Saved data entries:
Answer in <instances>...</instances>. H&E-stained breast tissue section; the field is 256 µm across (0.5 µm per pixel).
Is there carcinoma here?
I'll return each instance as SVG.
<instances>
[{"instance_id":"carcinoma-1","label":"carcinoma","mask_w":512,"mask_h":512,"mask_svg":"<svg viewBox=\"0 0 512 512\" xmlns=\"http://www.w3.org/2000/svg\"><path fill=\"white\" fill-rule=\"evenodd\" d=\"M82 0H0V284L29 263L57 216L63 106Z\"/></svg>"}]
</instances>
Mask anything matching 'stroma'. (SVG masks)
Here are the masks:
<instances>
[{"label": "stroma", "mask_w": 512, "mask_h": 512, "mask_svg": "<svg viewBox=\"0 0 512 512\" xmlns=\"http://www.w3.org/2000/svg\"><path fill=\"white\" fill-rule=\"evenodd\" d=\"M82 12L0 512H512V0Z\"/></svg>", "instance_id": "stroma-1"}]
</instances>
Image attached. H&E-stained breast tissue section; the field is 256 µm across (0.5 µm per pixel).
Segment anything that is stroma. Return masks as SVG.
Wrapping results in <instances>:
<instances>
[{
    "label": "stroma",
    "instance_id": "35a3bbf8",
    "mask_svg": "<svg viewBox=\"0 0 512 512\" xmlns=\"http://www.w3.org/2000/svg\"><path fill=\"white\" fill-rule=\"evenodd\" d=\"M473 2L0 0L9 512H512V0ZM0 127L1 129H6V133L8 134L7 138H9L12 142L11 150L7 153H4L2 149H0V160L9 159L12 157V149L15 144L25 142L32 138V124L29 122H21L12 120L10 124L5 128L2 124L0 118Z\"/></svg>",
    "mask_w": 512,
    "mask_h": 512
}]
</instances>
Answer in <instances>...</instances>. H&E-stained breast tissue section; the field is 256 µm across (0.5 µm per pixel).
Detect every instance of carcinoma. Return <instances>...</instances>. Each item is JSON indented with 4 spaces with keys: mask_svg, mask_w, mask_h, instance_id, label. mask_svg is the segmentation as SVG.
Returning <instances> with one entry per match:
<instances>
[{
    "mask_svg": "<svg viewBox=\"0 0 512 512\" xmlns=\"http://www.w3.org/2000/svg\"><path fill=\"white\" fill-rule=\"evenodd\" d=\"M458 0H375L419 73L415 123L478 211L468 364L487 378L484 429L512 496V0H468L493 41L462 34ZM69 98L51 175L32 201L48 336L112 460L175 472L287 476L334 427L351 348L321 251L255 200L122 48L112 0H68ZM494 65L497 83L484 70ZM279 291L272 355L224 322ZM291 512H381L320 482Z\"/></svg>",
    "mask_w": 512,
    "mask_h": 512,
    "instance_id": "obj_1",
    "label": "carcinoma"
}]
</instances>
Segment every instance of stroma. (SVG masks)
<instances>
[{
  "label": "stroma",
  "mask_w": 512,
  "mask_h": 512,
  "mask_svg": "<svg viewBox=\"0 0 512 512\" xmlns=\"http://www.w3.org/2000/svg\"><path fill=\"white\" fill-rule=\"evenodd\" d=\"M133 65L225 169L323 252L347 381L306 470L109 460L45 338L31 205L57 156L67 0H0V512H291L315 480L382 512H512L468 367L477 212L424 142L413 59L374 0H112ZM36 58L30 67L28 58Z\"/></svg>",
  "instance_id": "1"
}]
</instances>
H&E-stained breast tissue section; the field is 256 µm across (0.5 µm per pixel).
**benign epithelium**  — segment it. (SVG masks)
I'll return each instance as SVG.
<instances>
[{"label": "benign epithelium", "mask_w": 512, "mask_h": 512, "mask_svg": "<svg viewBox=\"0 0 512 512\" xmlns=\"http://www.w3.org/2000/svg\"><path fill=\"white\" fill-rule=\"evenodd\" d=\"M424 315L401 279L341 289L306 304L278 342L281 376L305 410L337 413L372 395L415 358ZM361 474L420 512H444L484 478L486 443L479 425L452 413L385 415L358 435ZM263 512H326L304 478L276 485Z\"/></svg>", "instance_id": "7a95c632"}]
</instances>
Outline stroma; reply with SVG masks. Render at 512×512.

Written exercise: The string "section" may appear in lines of the listing above; tally those lines and give the number only.

Full response: 4